• Data extracts:
=== Begin Enclosure ===

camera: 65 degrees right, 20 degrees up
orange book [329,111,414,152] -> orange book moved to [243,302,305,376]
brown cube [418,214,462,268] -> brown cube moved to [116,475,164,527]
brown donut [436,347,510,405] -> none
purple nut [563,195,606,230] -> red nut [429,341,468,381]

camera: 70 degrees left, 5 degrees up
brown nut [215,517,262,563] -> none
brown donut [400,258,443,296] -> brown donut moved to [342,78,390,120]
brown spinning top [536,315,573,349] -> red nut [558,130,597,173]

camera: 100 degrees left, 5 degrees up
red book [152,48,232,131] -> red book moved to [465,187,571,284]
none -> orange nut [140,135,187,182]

=== End Enclosure ===

• Exercise brief:
Print nothing except the lines from the line containing "red book [152,48,232,131]" to the end of the listing, exactly as written.

• Expected answer:
red book [152,48,232,131] -> red book moved to [465,187,571,284]
none -> orange nut [140,135,187,182]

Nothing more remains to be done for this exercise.